*Work to be completed*
Which lines below mention "MATRIX"? Pick each one out.

*Dataset records*
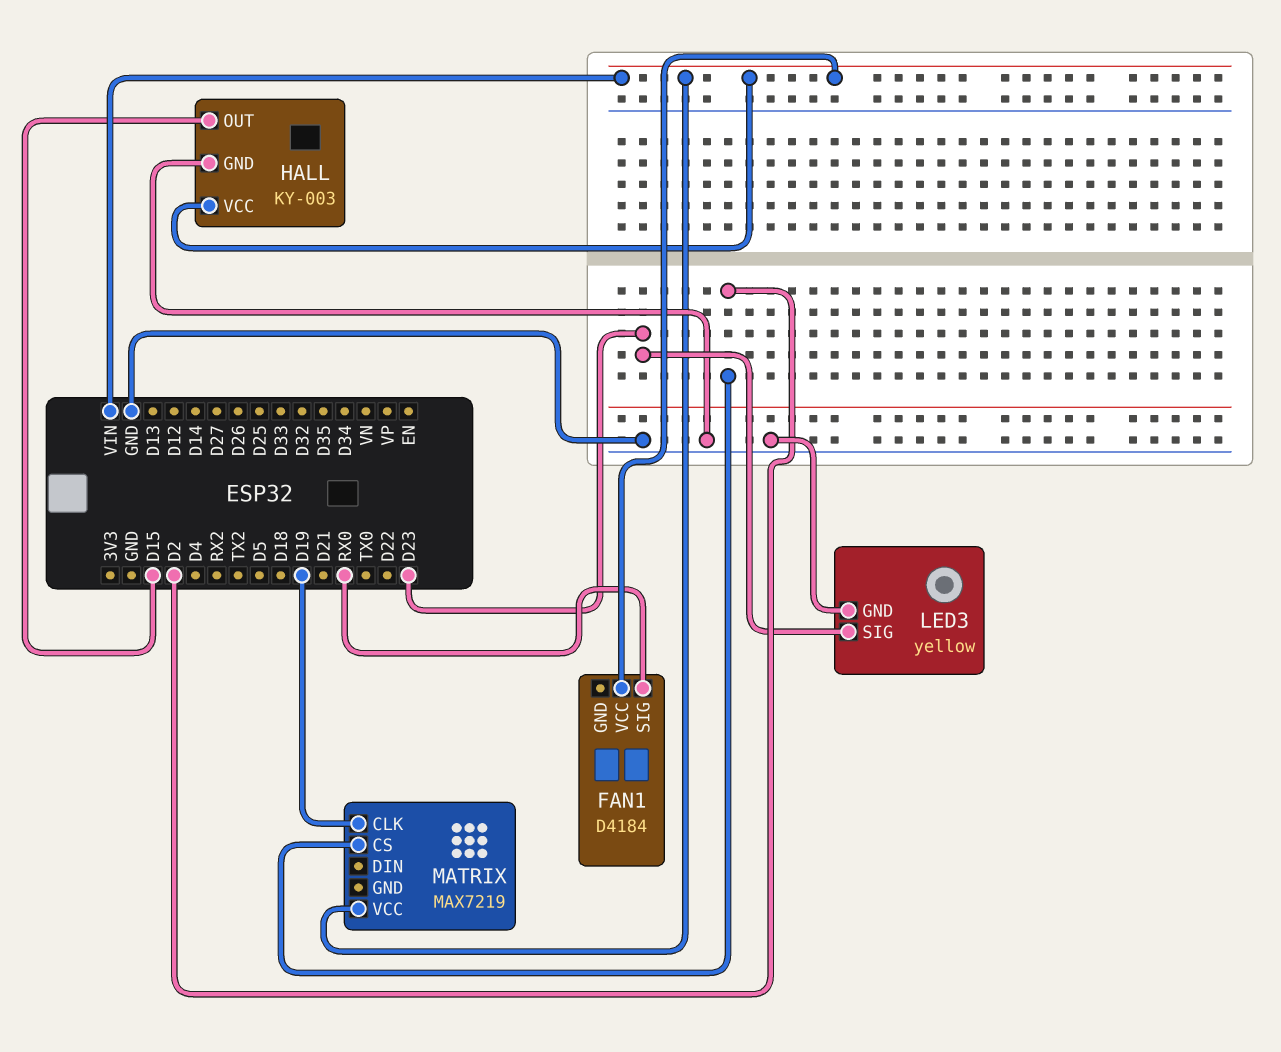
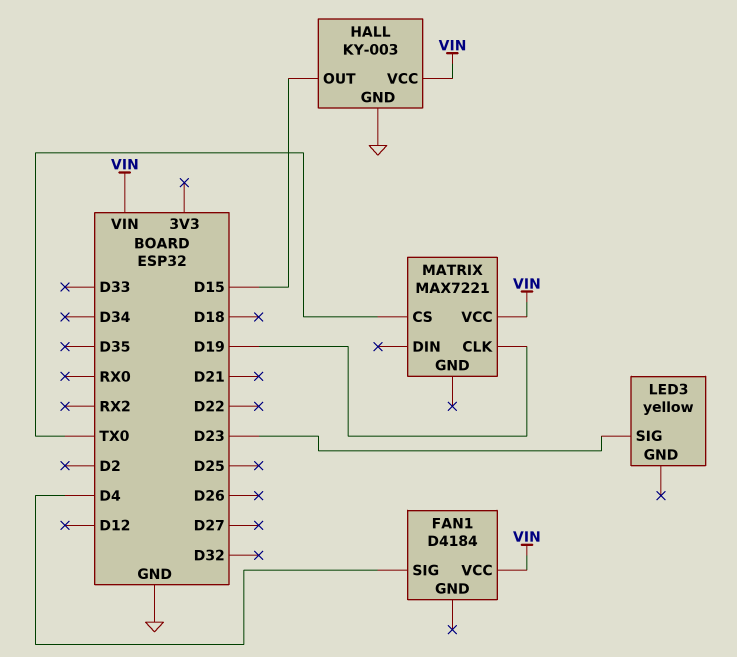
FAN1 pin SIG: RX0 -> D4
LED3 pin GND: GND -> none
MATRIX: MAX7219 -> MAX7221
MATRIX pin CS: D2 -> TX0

==

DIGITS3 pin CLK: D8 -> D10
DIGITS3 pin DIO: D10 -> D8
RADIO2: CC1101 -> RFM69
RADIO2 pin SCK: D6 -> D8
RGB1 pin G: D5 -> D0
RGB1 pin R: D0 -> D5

*Solution below*
MATRIX: MAX7219 -> MAX7221
MATRIX pin CS: D2 -> TX0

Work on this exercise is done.